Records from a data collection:
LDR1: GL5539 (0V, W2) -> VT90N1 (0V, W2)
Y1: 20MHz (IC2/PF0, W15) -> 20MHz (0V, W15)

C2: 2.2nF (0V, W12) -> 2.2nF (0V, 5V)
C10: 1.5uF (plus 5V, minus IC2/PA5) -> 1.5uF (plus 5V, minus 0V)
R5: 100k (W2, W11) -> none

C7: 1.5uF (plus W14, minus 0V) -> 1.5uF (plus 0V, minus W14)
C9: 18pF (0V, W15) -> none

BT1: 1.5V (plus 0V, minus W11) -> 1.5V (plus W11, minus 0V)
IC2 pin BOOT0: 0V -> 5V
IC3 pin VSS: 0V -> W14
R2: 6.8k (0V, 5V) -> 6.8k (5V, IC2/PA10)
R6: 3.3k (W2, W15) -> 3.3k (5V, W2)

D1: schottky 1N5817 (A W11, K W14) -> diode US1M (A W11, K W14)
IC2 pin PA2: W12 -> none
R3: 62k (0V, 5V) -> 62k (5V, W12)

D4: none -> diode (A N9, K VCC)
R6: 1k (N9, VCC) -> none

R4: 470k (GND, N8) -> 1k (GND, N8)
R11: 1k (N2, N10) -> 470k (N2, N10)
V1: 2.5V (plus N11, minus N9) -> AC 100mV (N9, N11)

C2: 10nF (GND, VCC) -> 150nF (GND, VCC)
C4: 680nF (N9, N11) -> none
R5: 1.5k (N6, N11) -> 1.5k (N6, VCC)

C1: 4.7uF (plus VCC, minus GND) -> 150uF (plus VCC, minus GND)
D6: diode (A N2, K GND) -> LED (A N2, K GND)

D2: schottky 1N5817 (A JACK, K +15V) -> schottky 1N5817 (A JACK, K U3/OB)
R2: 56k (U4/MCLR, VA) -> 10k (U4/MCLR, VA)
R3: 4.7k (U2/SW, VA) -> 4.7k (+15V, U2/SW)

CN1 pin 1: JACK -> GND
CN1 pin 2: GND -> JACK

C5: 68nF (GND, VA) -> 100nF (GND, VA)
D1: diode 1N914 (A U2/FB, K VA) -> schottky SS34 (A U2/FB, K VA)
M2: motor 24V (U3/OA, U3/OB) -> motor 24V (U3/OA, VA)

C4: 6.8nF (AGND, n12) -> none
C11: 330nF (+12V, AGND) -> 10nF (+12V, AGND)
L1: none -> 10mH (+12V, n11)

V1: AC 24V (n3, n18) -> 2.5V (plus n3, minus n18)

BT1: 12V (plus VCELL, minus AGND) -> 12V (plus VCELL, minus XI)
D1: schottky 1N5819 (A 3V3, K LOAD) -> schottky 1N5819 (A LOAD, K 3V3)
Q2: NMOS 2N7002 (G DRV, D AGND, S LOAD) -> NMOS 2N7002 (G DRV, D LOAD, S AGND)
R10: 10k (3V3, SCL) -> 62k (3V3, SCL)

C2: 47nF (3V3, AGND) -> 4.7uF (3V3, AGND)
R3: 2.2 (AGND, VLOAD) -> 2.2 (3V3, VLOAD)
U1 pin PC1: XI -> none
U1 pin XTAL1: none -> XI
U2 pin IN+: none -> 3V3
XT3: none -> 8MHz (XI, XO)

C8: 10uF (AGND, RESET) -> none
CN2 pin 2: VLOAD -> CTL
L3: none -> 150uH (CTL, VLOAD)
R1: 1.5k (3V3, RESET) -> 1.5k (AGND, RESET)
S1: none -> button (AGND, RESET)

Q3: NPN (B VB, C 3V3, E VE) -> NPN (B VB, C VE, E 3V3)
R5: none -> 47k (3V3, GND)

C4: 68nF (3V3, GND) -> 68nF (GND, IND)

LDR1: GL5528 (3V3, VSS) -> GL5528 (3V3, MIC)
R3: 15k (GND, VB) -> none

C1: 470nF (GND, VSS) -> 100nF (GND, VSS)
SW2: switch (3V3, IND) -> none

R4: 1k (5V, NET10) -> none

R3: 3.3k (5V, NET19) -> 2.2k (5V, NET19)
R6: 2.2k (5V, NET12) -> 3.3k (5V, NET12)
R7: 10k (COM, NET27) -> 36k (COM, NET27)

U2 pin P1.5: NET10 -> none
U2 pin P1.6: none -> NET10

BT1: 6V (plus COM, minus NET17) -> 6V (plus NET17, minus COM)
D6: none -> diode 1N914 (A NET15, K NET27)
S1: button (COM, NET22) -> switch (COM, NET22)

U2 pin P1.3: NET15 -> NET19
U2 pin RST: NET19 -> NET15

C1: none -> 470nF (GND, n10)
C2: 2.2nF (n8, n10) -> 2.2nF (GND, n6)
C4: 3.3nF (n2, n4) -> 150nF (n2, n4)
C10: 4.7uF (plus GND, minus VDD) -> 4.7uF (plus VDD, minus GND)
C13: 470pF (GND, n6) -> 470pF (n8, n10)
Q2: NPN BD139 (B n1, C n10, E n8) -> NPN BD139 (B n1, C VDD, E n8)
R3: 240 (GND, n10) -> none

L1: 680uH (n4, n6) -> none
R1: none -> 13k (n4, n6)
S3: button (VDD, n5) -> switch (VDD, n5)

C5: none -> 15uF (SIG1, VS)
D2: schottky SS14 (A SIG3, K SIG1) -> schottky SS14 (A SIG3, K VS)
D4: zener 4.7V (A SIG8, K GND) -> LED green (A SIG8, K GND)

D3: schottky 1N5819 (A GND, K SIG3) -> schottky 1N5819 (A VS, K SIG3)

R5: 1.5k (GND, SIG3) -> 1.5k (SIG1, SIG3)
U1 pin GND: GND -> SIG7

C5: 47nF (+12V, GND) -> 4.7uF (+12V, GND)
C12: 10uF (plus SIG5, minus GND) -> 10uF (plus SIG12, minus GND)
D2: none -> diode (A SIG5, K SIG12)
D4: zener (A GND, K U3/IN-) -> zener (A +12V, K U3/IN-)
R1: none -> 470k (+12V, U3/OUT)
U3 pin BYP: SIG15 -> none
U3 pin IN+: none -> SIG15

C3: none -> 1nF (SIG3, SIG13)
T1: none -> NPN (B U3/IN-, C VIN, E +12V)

WHAT TO PRODUCE: Please give an exact copy of the lines above, beginning with the line containing "IC3 pin VSS: 0V -> W14" and running through the line containing "D2: schottky 1N5817", and of no other lines.

EXERCISE RESPONSE:
IC3 pin VSS: 0V -> W14
R2: 6.8k (0V, 5V) -> 6.8k (5V, IC2/PA10)
R6: 3.3k (W2, W15) -> 3.3k (5V, W2)

D1: schottky 1N5817 (A W11, K W14) -> diode US1M (A W11, K W14)
IC2 pin PA2: W12 -> none
R3: 62k (0V, 5V) -> 62k (5V, W12)

D4: none -> diode (A N9, K VCC)
R6: 1k (N9, VCC) -> none

R4: 470k (GND, N8) -> 1k (GND, N8)
R11: 1k (N2, N10) -> 470k (N2, N10)
V1: 2.5V (plus N11, minus N9) -> AC 100mV (N9, N11)

C2: 10nF (GND, VCC) -> 150nF (GND, VCC)
C4: 680nF (N9, N11) -> none
R5: 1.5k (N6, N11) -> 1.5k (N6, VCC)

C1: 4.7uF (plus VCC, minus GND) -> 150uF (plus VCC, minus GND)
D6: diode (A N2, K GND) -> LED (A N2, K GND)

D2: schottky 1N5817 (A JACK, K +15V) -> schottky 1N5817 (A JACK, K U3/OB)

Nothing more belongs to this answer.